### Exercise
What is needed is an exact copy of the lines from the one containing "R7: 1M (+5V, N16) -> 1M (+5V, N15)" through the last line of the records, with no pictures.

### The input

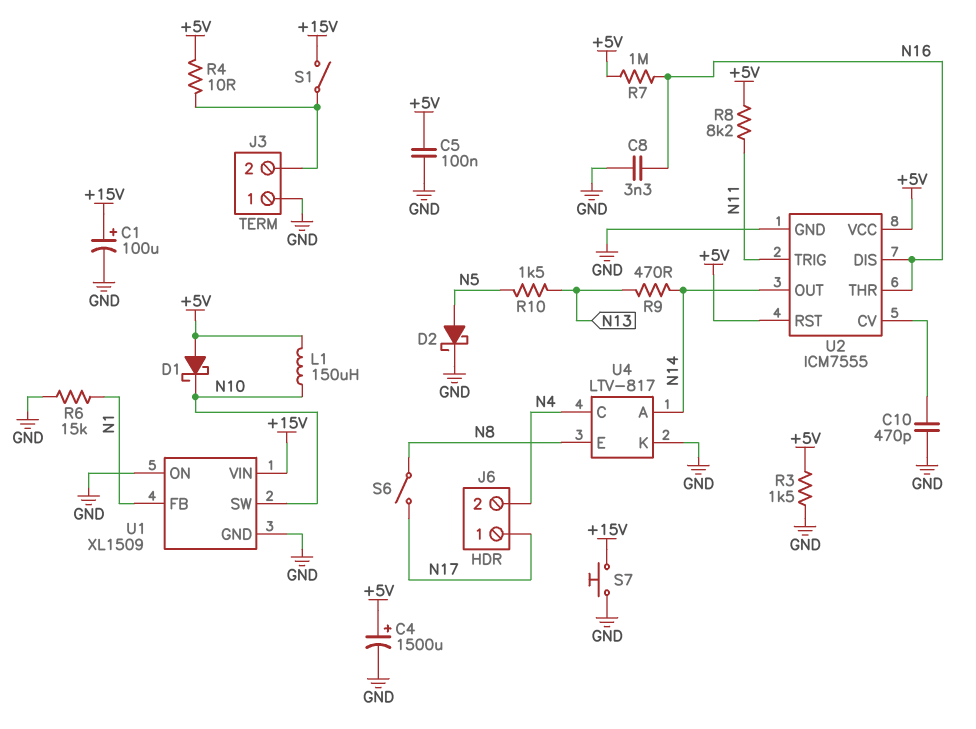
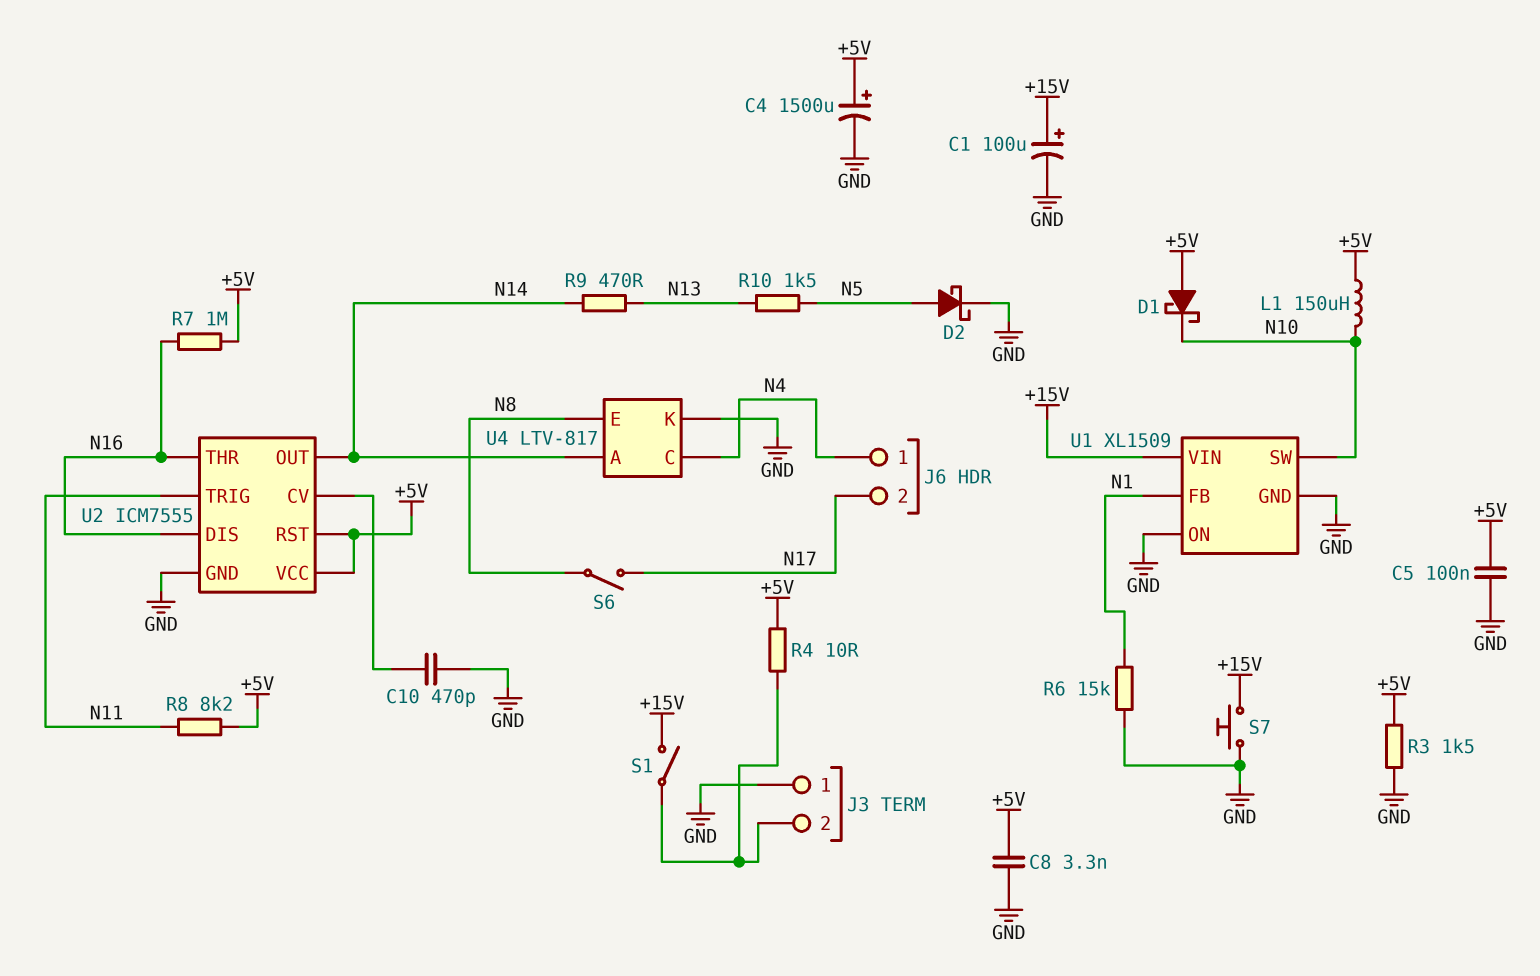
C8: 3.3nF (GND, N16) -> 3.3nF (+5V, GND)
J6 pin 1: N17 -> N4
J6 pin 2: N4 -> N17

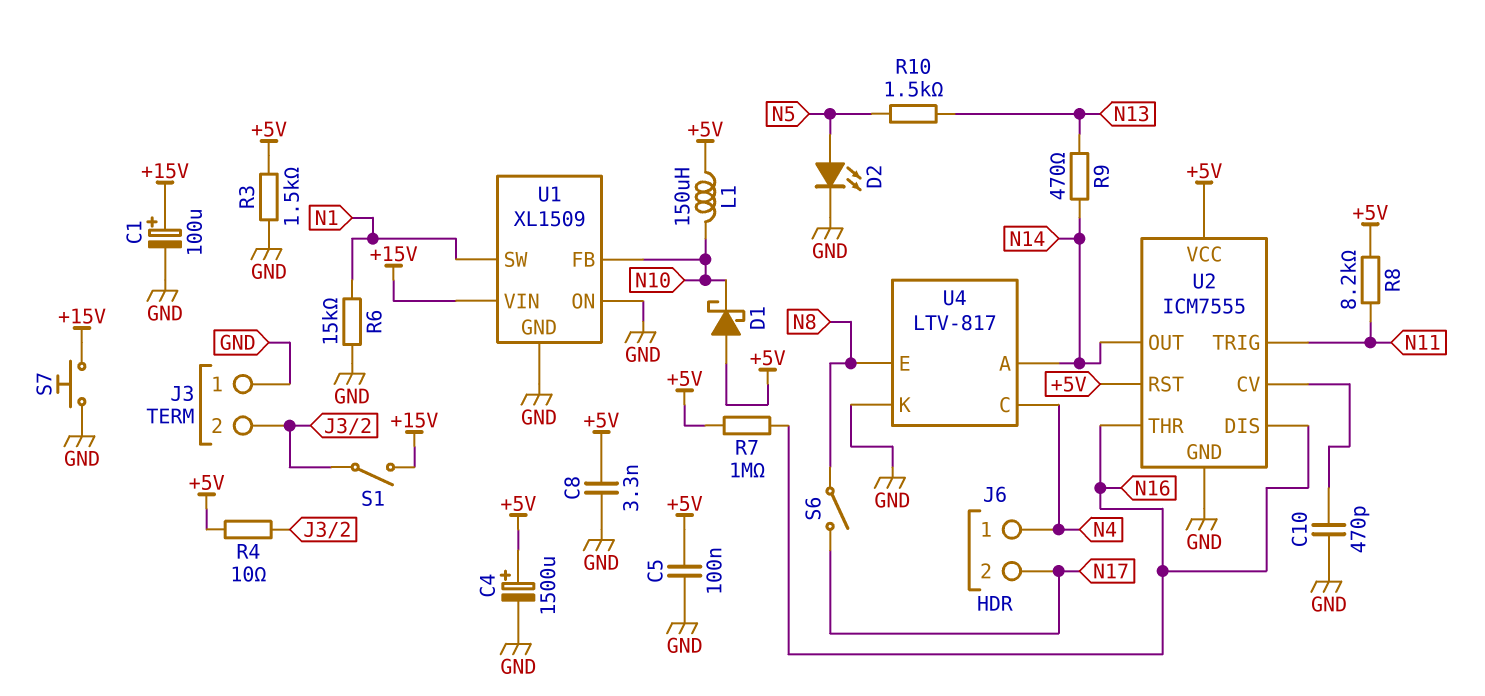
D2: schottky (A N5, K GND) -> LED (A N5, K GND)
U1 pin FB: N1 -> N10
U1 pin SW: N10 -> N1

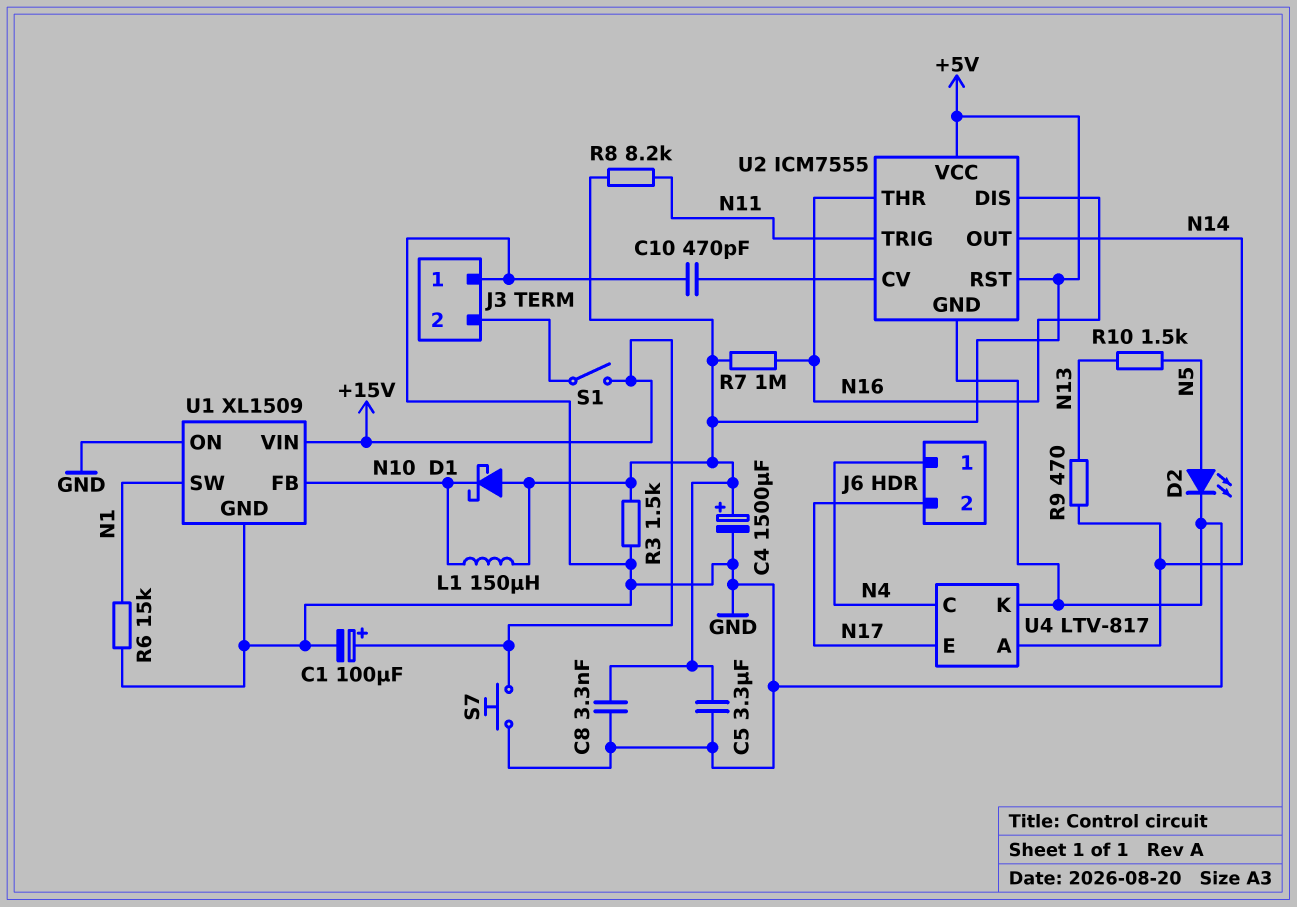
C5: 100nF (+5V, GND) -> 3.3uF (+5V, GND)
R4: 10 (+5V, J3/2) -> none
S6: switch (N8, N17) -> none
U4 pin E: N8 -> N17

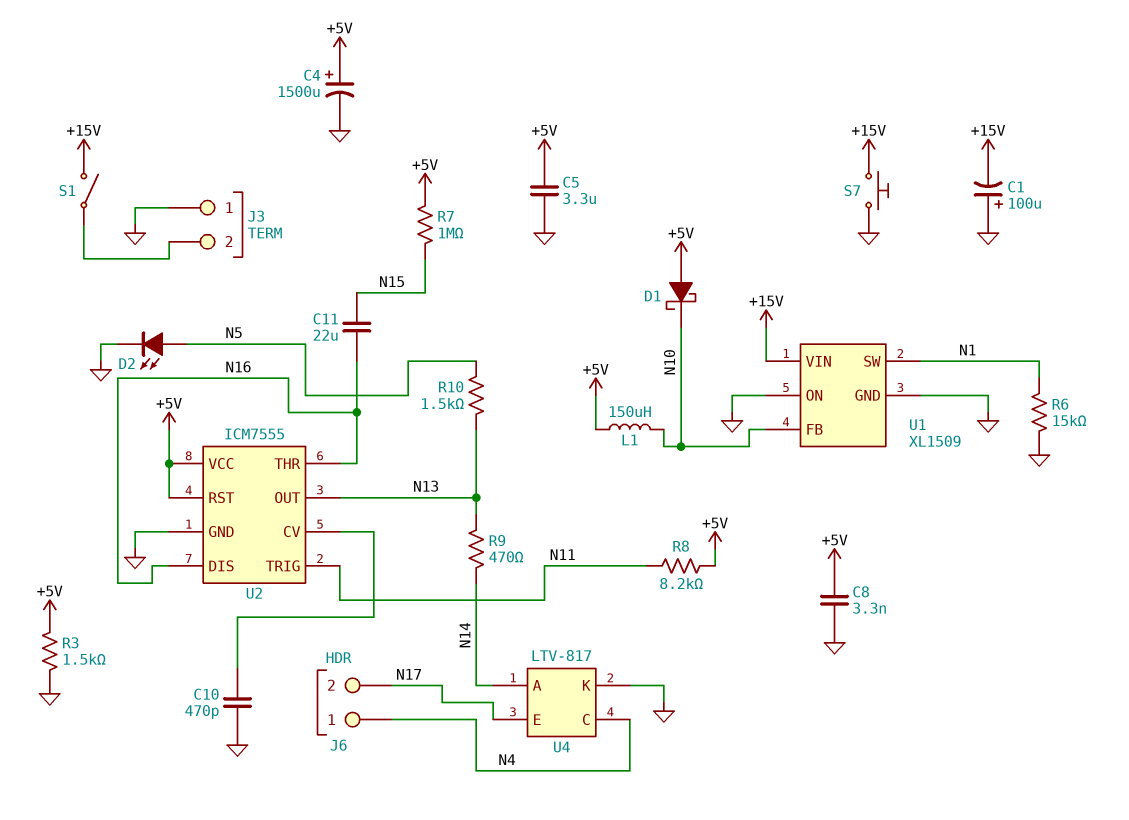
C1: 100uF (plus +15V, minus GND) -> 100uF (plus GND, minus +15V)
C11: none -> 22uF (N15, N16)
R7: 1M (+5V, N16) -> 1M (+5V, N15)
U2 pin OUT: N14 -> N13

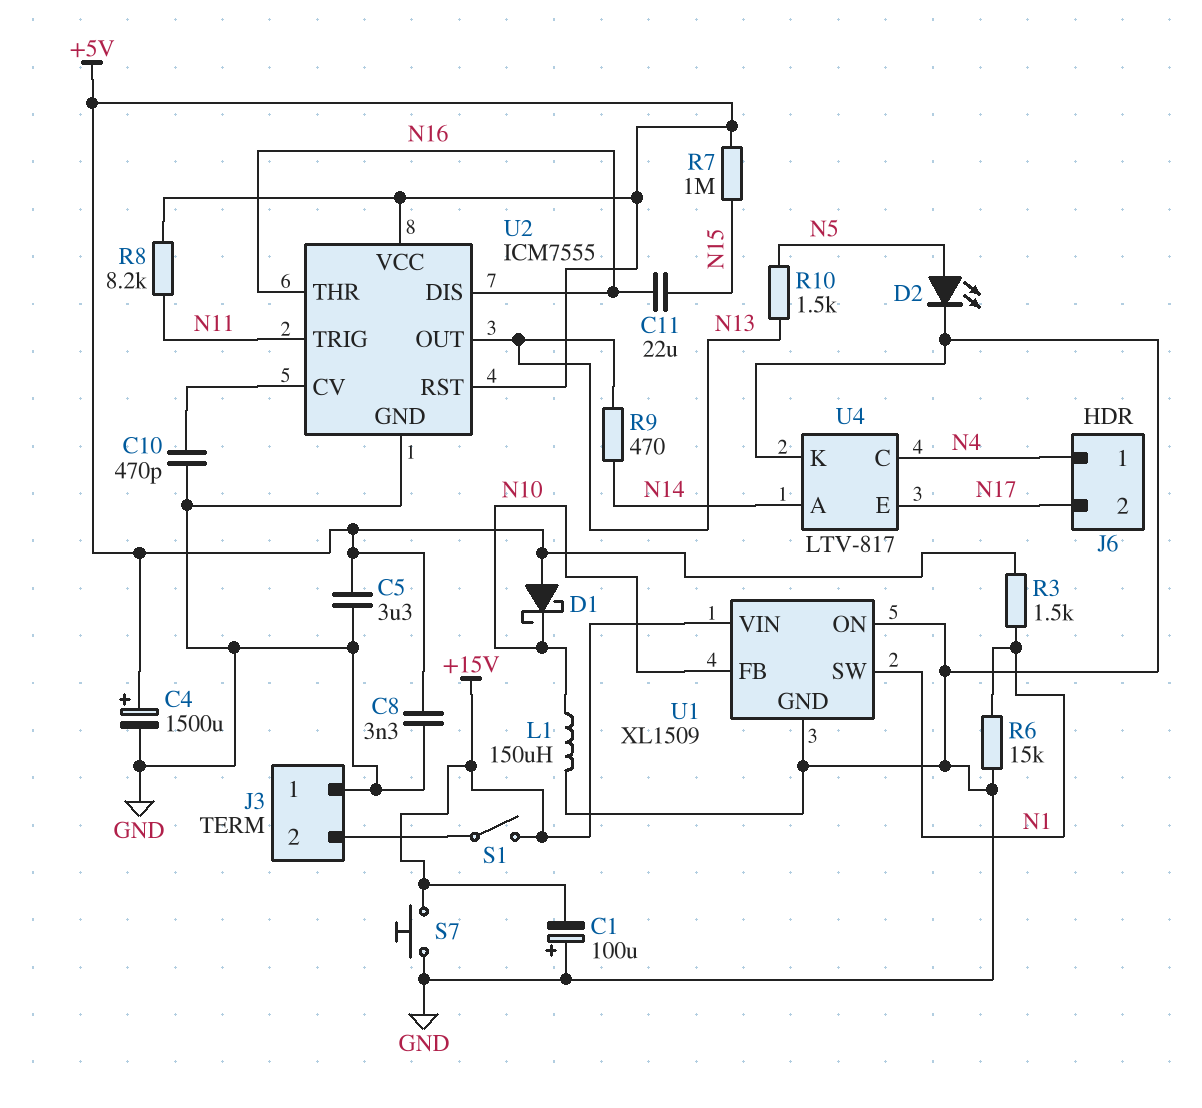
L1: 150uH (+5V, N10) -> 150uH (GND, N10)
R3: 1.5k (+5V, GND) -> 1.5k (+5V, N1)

### Solution to this task
R7: 1M (+5V, N16) -> 1M (+5V, N15)
U2 pin OUT: N14 -> N13

L1: 150uH (+5V, N10) -> 150uH (GND, N10)
R3: 1.5k (+5V, GND) -> 1.5k (+5V, N1)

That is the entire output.